Modification records:
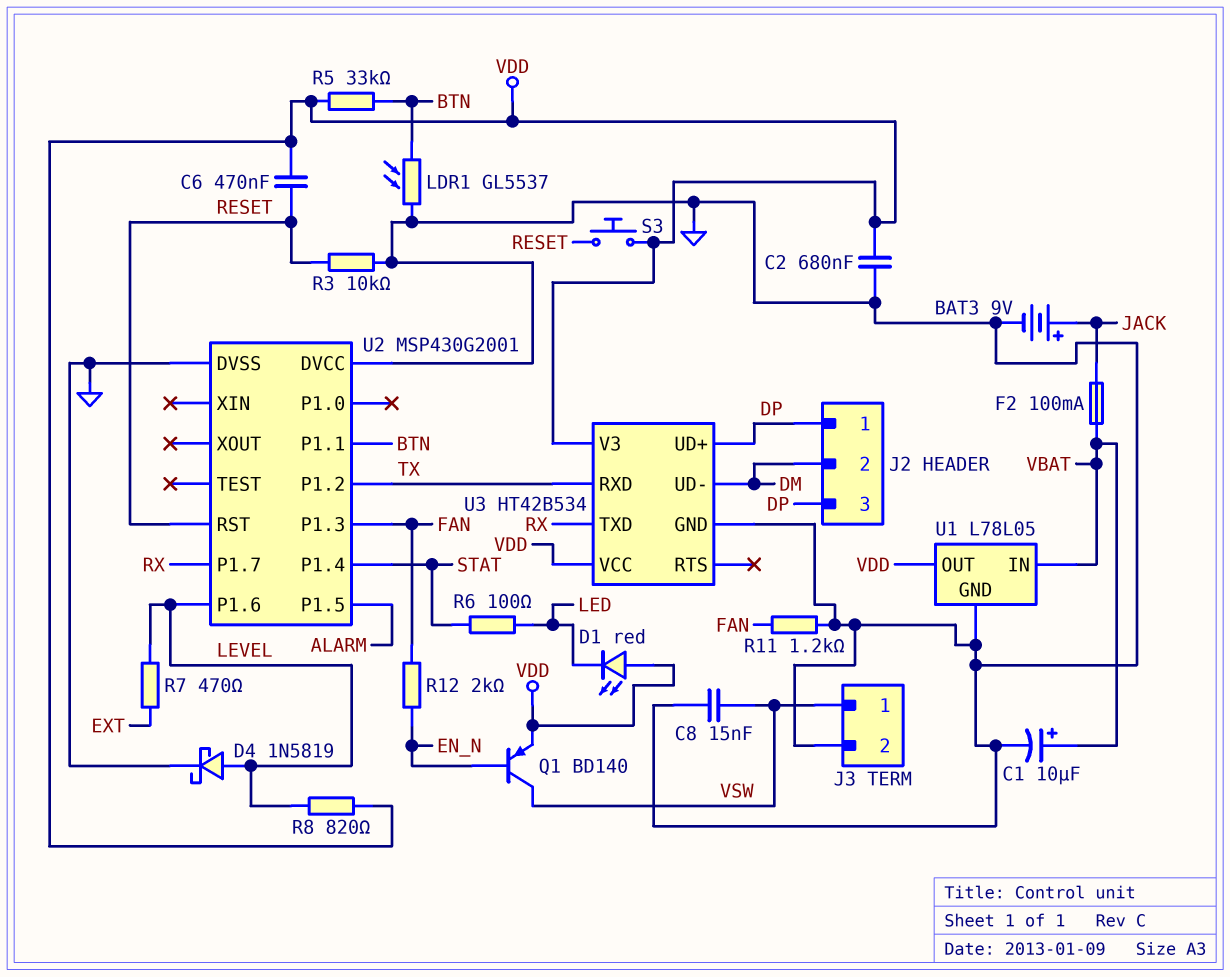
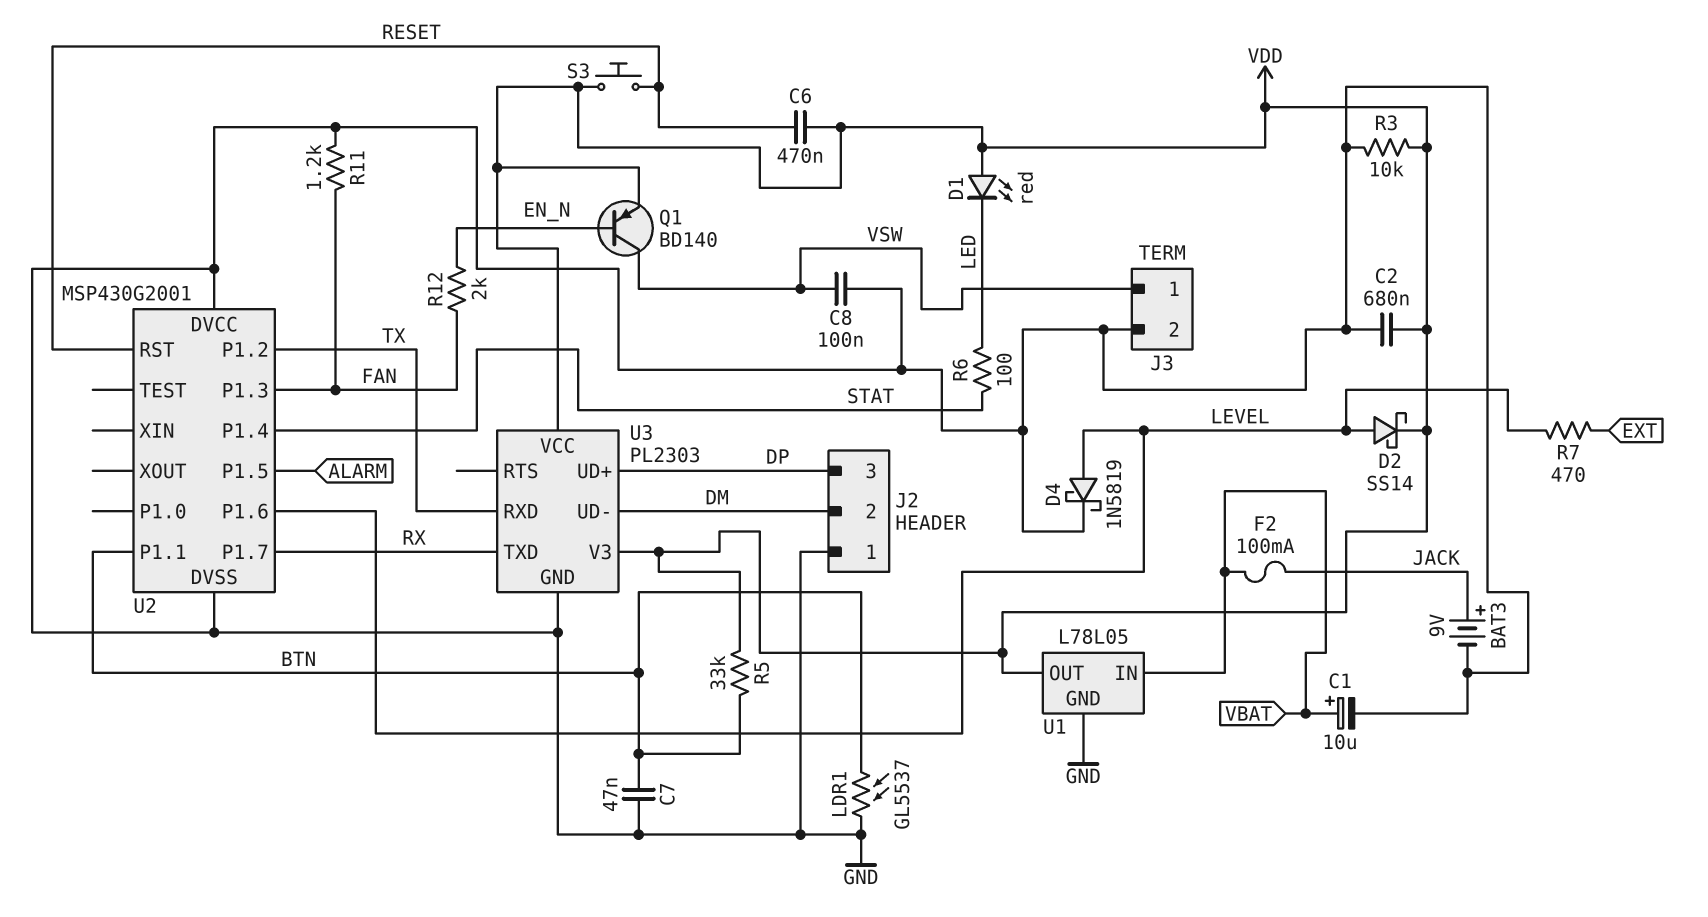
C7: none -> 47nF (BTN, GND)
C8: 15nF (GND, VSW) -> 100nF (GND, VSW)
D2: none -> schottky SS14 (A LEVEL, K VDD)
J2 pin 1: DP -> GND
R3: 10k (GND, RESET) -> 10k (GND, VDD)
R8: 820 (LEVEL, VDD) -> none
U3: HT42B534 -> PL2303

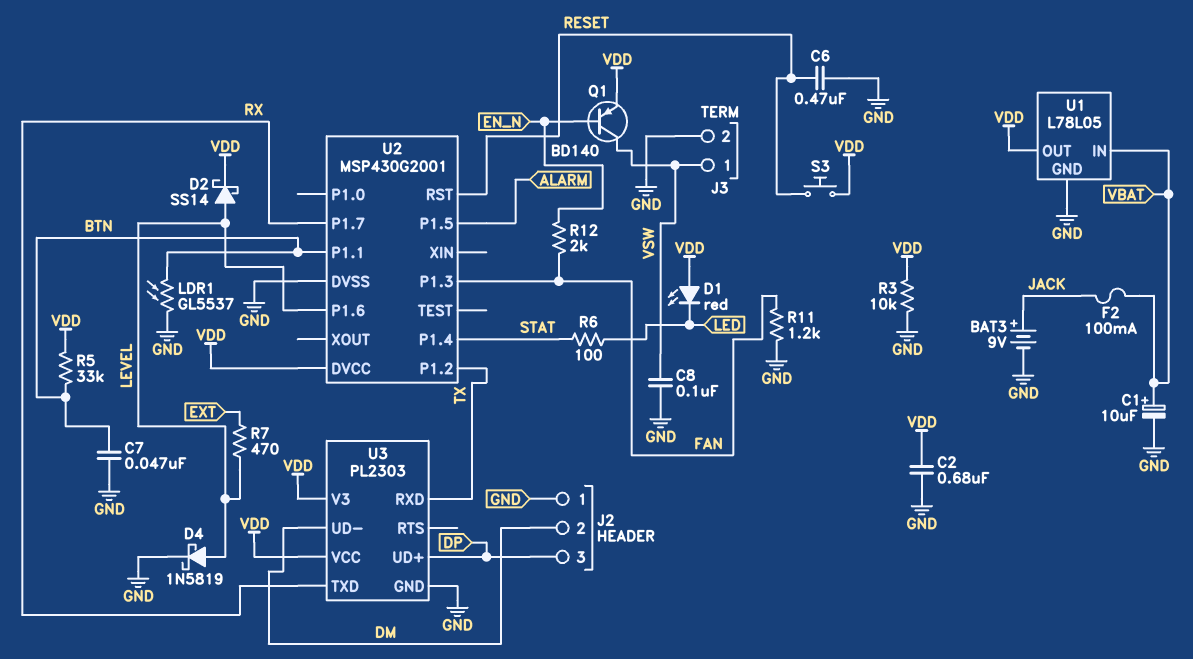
C6: 470nF (RESET, VDD) -> 470nF (GND, RESET)
U2 pin DVCC: GND -> VDD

EXERCISE DIRECTIONS: From the records above, copy each line in which the string "RESET" occurs.

SOLUTION TO THE EXERCISE:
R3: 10k (GND, RESET) -> 10k (GND, VDD)
C6: 470nF (RESET, VDD) -> 470nF (GND, RESET)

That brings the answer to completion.